* PROBLEM TO SOLVE: Print only the lines that begin at the line containing "(775, 312) = (391, 258): grey" and end at the last line of the material, both included, without any change.

* RECORDED INFORMATION:
● ● ● ● ● ● ●

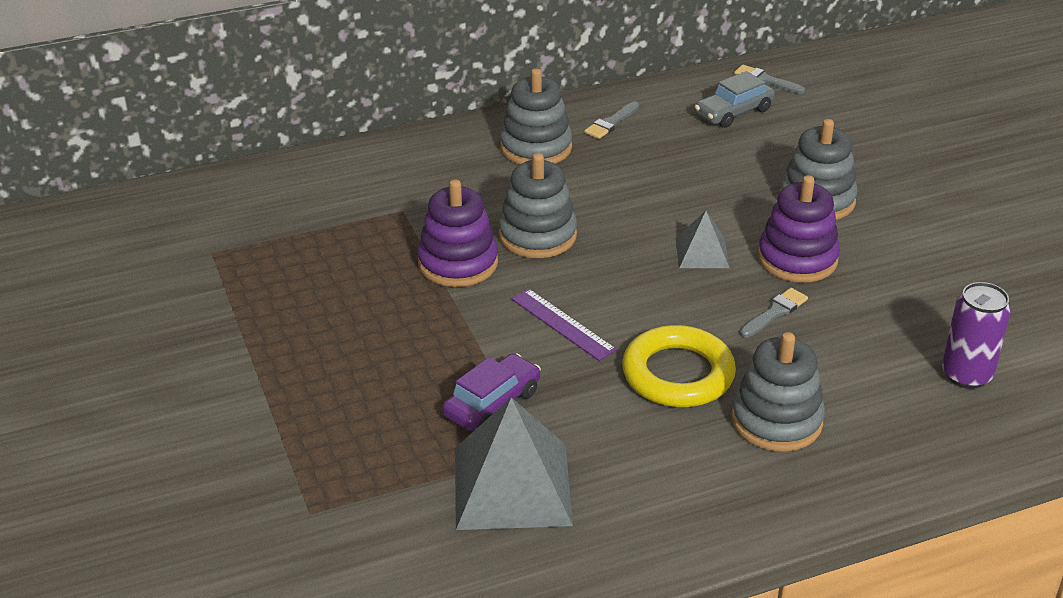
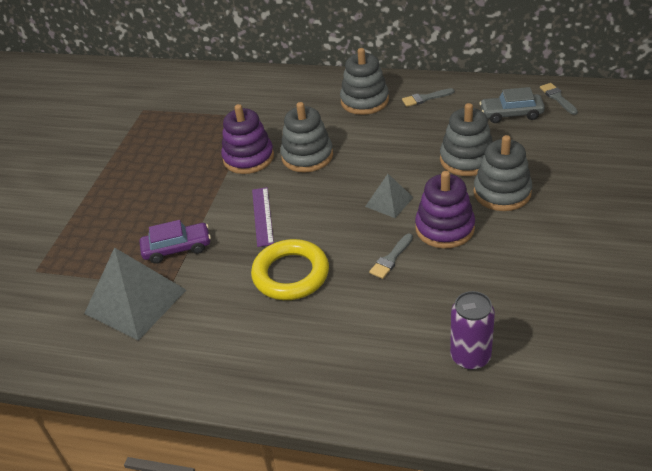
camera: 40 degrees right, 5 degrees up
(775, 312) = (391, 258): grey brush -> grey brush turned 135 degrees clockwise
(776, 420) = (314, 330): grey stacking toy -> grey stacking toy (467, 159)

● ● ● ● ● ● ●

* REPLY TO THE TASK:
(775, 312) = (391, 258): grey brush -> grey brush turned 135 degrees clockwise
(776, 420) = (314, 330): grey stacking toy -> grey stacking toy (467, 159)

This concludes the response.